→ WORK INSTRUCTION
Only the lines from the line with "shifted | maison/rouge" through the end of the records belong in your reply, copied exactly, with every picture left out.

━━━ SUPPLIED MATERIAL

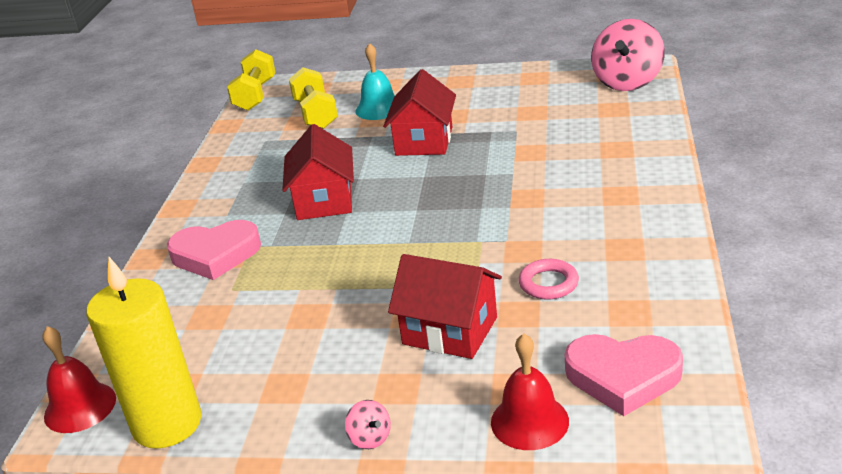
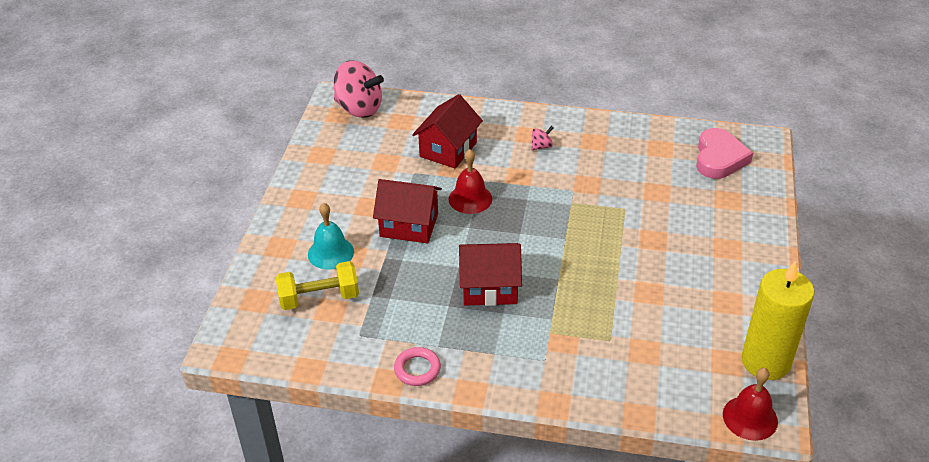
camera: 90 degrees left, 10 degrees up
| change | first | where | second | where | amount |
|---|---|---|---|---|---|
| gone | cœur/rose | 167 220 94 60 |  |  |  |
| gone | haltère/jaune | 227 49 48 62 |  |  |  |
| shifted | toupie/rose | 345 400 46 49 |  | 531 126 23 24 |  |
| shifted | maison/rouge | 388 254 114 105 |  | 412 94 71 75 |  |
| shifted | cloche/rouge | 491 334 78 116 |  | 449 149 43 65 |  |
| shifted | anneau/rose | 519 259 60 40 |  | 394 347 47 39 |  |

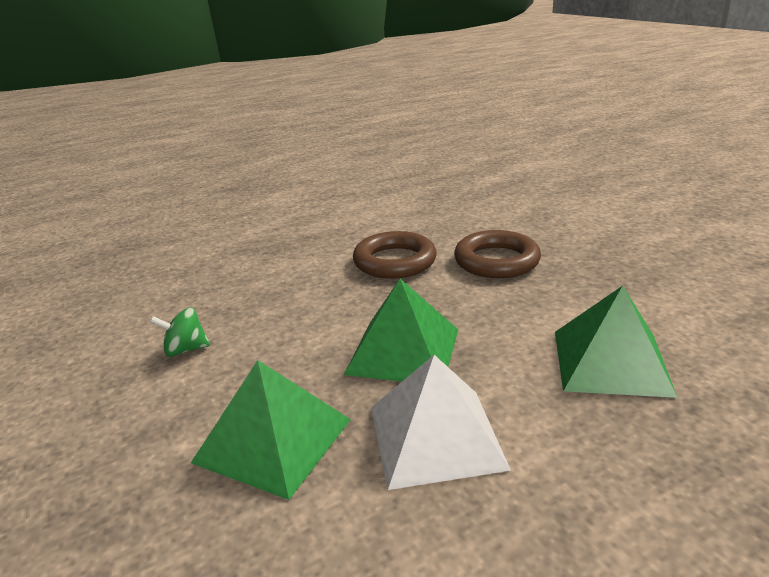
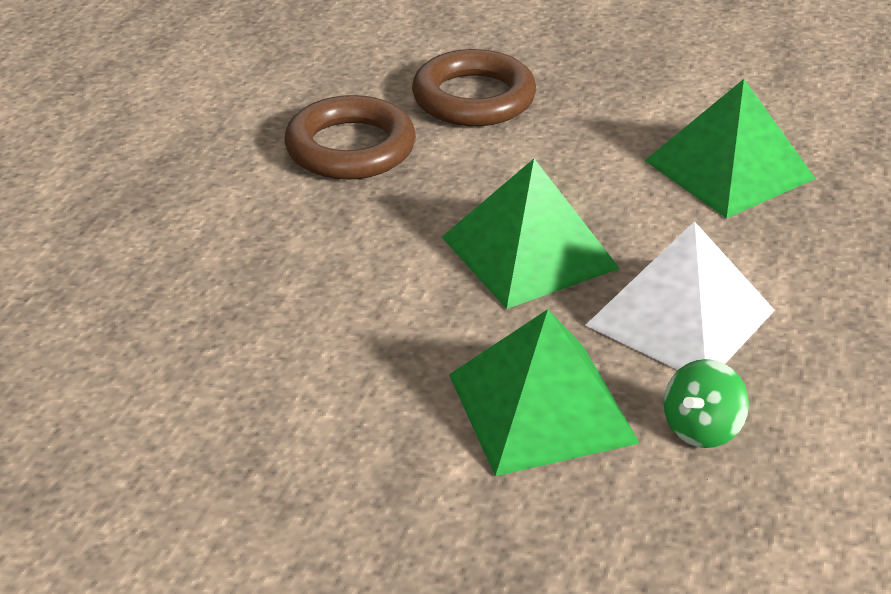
camera: 45 degrees left, 10 degrees up
| change | first | where | second | where | amount |
|---|---|---|---|---|---|
| shifted | toupie/vert | 150 308 60 49 |  | 664 359 85 89 |  |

━━━━━━

→ RESULT BELOW
| shifted | maison/rouge | 388 254 114 105 |  | 412 94 71 75 |  |
| shifted | cloche/rouge | 491 334 78 116 |  | 449 149 43 65 |  |
| shifted | anneau/rose | 519 259 60 40 |  | 394 347 47 39 |  |

camera: 45 degrees left, 10 degrees up
| change | first | where | second | where | amount |
|---|---|---|---|---|---|
| shifted | toupie/vert | 150 308 60 49 |  | 664 359 85 89 |  |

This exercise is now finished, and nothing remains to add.